WHAT NEEDS TO BE DONE:
The records should be restated exactly from their first line through the line with "none -> brown 1x1 plate [485,278,540,323]" in it.
*** DATA FOR THIS TASK Section Begins ***
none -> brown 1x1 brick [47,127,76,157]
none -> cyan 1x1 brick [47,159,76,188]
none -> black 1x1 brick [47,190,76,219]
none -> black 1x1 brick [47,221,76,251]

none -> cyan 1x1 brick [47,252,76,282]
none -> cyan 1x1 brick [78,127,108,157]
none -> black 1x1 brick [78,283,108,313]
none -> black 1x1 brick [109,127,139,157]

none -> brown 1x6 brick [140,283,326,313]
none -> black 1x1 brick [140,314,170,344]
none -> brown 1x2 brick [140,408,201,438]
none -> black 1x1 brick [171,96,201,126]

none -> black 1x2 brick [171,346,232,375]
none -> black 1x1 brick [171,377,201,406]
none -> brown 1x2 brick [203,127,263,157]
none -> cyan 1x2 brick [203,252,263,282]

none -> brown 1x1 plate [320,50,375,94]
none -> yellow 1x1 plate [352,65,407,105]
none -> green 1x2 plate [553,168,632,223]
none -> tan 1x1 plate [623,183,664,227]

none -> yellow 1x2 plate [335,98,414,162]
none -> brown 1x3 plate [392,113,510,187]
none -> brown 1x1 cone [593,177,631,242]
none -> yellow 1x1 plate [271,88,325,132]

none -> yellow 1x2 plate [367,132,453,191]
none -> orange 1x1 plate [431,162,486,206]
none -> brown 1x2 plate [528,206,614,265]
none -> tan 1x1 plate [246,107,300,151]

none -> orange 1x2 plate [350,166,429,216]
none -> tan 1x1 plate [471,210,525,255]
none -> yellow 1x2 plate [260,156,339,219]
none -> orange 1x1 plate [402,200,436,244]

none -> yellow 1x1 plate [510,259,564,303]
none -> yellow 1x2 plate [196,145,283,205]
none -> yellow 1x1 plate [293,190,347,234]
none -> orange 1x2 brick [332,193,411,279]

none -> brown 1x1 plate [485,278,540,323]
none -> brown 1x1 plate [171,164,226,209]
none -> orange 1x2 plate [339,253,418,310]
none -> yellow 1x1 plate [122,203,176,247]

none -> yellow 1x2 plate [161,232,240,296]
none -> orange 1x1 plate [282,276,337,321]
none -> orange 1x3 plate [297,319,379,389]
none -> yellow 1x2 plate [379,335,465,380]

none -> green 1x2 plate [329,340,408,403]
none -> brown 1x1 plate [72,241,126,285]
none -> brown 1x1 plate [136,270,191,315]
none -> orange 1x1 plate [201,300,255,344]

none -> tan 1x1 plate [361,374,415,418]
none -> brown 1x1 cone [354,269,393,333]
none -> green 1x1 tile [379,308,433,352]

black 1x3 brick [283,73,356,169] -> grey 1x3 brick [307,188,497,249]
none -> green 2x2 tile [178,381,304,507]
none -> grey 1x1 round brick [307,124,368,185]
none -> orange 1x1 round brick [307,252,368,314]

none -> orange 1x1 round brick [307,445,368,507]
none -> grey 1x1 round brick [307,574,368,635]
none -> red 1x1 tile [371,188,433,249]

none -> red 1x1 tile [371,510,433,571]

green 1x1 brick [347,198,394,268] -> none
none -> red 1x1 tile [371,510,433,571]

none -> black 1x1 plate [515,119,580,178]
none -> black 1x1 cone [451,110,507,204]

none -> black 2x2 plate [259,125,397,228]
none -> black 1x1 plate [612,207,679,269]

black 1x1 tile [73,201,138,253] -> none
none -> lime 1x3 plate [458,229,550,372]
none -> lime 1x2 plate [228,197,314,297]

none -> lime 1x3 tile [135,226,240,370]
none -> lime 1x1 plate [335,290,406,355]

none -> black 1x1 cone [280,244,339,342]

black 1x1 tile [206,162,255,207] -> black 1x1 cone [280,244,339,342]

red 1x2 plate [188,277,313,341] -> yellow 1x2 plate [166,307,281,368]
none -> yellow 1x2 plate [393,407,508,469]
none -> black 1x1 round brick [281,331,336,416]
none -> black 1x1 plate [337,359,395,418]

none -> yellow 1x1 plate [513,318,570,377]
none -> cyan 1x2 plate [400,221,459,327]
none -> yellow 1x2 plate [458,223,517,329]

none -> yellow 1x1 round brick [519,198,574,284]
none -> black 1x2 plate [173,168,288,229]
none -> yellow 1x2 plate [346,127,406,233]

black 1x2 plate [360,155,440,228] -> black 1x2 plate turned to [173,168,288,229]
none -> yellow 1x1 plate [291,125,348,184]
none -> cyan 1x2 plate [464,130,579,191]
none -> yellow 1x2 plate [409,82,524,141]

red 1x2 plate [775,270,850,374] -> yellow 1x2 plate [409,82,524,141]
*** DATA FOR THIS TASK Section Ends ***
EXERCISE SOLUTION:
none -> brown 1x1 brick [47,127,76,157]
none -> cyan 1x1 brick [47,159,76,188]
none -> black 1x1 brick [47,190,76,219]
none -> black 1x1 brick [47,221,76,251]

none -> cyan 1x1 brick [47,252,76,282]
none -> cyan 1x1 brick [78,127,108,157]
none -> black 1x1 brick [78,283,108,313]
none -> black 1x1 brick [109,127,139,157]

none -> brown 1x6 brick [140,283,326,313]
none -> black 1x1 brick [140,314,170,344]
none -> brown 1x2 brick [140,408,201,438]
none -> black 1x1 brick [171,96,201,126]

none -> black 1x2 brick [171,346,232,375]
none -> black 1x1 brick [171,377,201,406]
none -> brown 1x2 brick [203,127,263,157]
none -> cyan 1x2 brick [203,252,263,282]

none -> brown 1x1 plate [320,50,375,94]
none -> yellow 1x1 plate [352,65,407,105]
none -> green 1x2 plate [553,168,632,223]
none -> tan 1x1 plate [623,183,664,227]

none -> yellow 1x2 plate [335,98,414,162]
none -> brown 1x3 plate [392,113,510,187]
none -> brown 1x1 cone [593,177,631,242]
none -> yellow 1x1 plate [271,88,325,132]

none -> yellow 1x2 plate [367,132,453,191]
none -> orange 1x1 plate [431,162,486,206]
none -> brown 1x2 plate [528,206,614,265]
none -> tan 1x1 plate [246,107,300,151]

none -> orange 1x2 plate [350,166,429,216]
none -> tan 1x1 plate [471,210,525,255]
none -> yellow 1x2 plate [260,156,339,219]
none -> orange 1x1 plate [402,200,436,244]

none -> yellow 1x1 plate [510,259,564,303]
none -> yellow 1x2 plate [196,145,283,205]
none -> yellow 1x1 plate [293,190,347,234]
none -> orange 1x2 brick [332,193,411,279]

none -> brown 1x1 plate [485,278,540,323]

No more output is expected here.